Reproduce verbatim only the line that holds "(317, 259) = (382, 287): green" and the lines that follow it to the end of the listing.

─── Source material ───

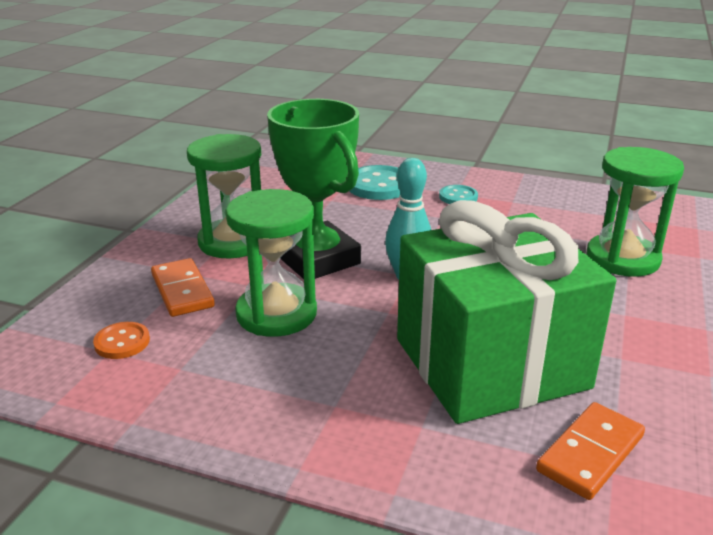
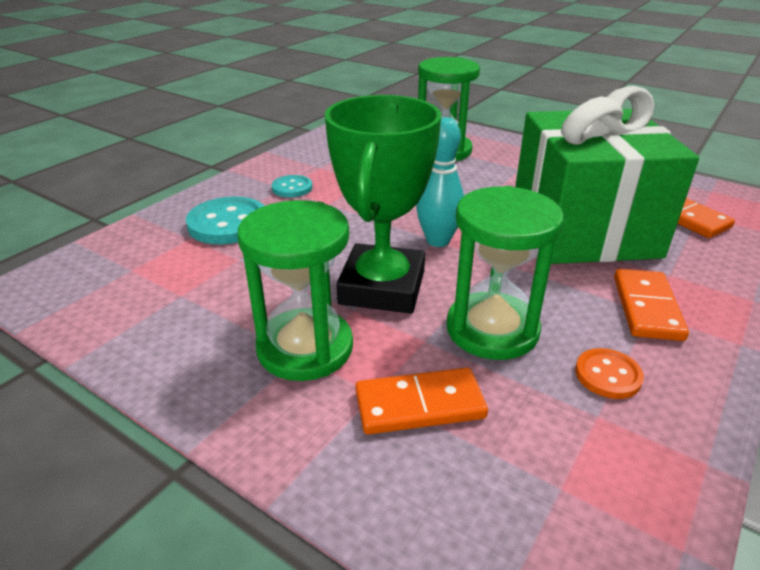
camera: 75 degrees left, 5 degrees up
(122, 342) = (541, 473): orange button -> orange button (608, 375)
(317, 259) = (382, 287): green trophy -> green trophy turned 60 degrees counterclockwise
(343, 403) = (647, 307): none -> orange domino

───

### Written response
(317, 259) = (382, 287): green trophy -> green trophy turned 60 degrees counterclockwise
(343, 403) = (647, 307): none -> orange domino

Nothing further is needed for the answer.